SUPPLIED MATERIAL
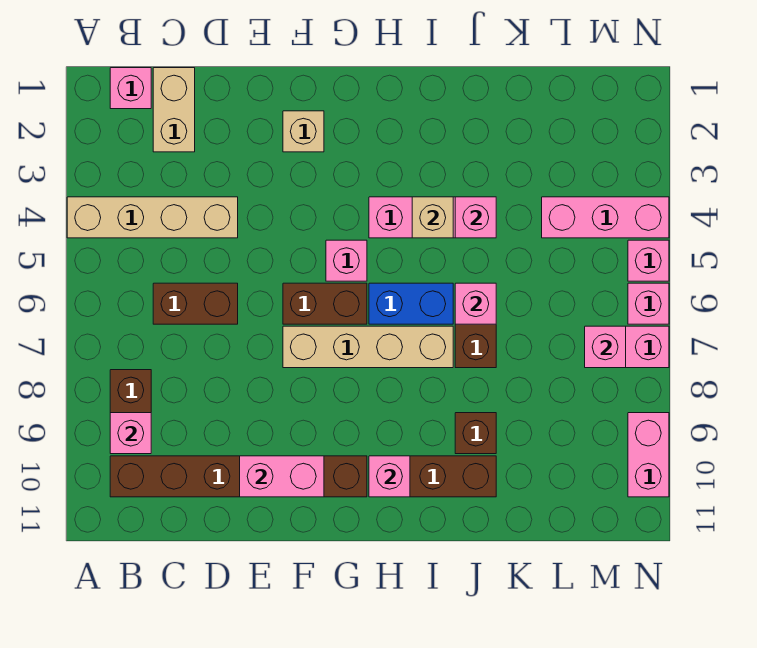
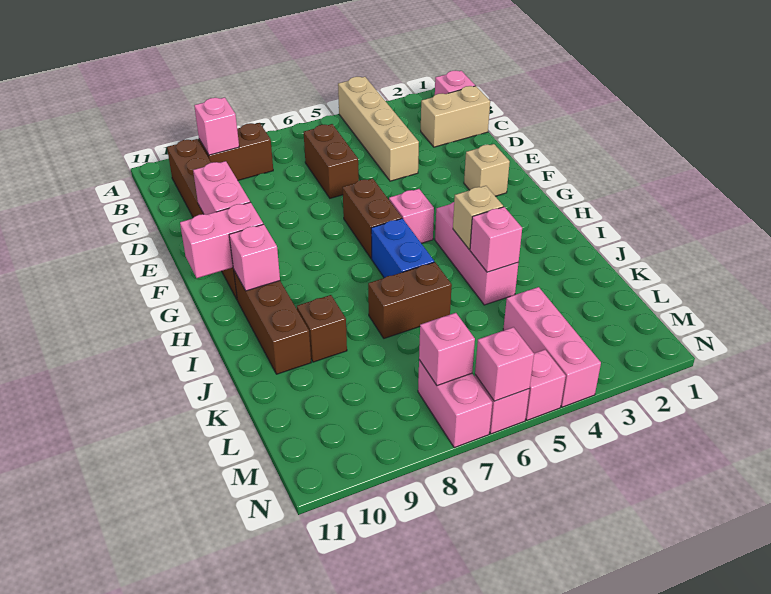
tan brick F7:I7 level 1 -> none
pink brick J6 level 2 -> pink brick N6 level 2
pink brick N9:N10 level 1 -> pink brick G10:G11 level 2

TASK BRIEF
Each of the lines above should be transcribed exactly; no image is to be copied.

TASK ANSWER
tan brick F7:I7 level 1 -> none
pink brick J6 level 2 -> pink brick N6 level 2
pink brick N9:N10 level 1 -> pink brick G10:G11 level 2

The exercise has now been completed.